> [MATERIAL SHOWN]
═══

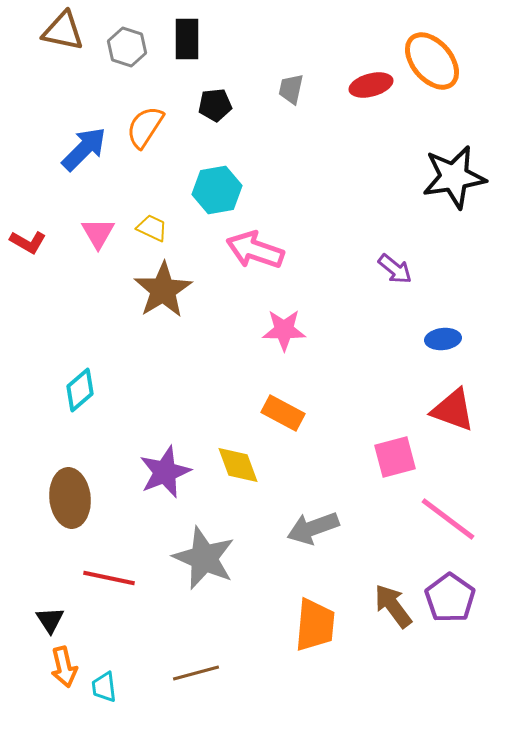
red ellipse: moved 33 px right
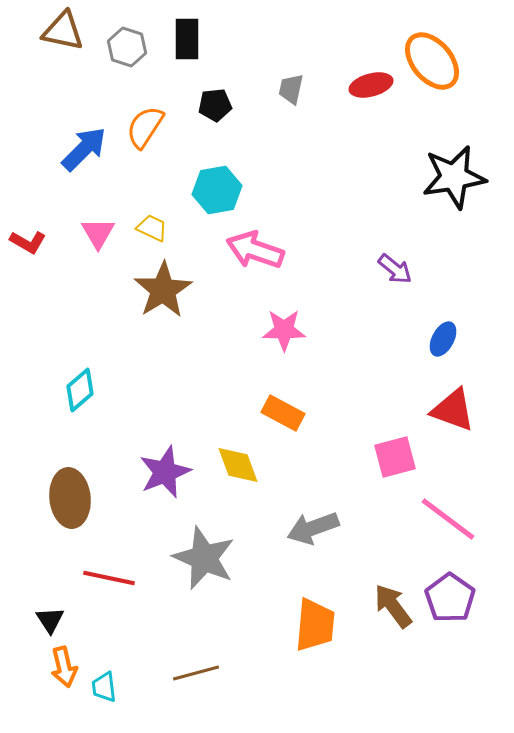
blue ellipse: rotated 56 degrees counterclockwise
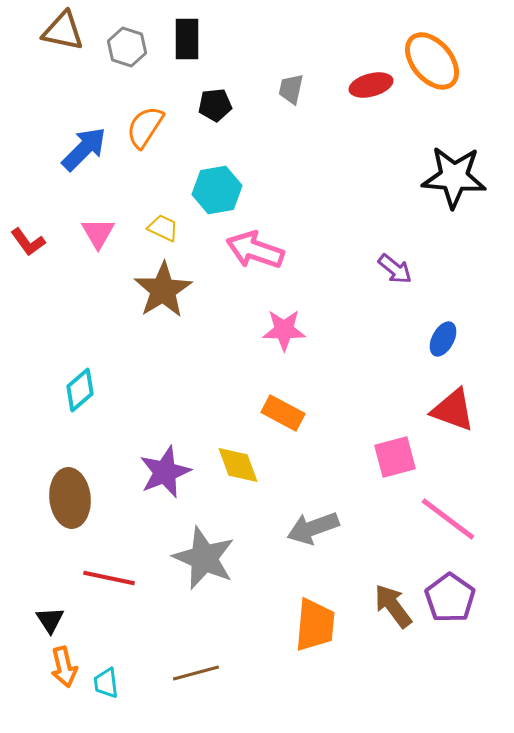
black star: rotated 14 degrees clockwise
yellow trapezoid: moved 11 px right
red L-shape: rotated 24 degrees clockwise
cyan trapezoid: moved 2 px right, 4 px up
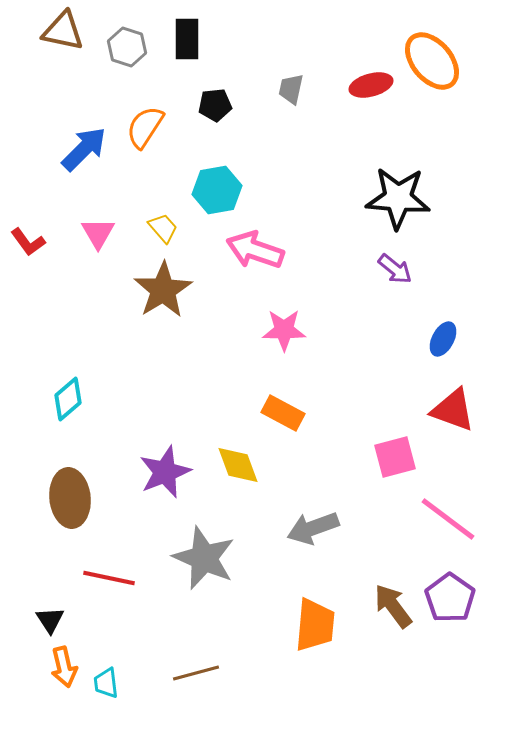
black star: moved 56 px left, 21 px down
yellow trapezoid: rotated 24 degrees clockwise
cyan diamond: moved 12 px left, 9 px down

═══

> [CHALLENGE]
Copy every line of the records above word for word, omitting the lines that mark the pictures.

> [COMPLETED EXERCISE]
red ellipse: moved 33 px right
blue ellipse: rotated 56 degrees counterclockwise
black star: rotated 14 degrees clockwise
yellow trapezoid: moved 11 px right
red L-shape: rotated 24 degrees clockwise
cyan trapezoid: moved 2 px right, 4 px up
black star: moved 56 px left, 21 px down
yellow trapezoid: rotated 24 degrees clockwise
cyan diamond: moved 12 px left, 9 px down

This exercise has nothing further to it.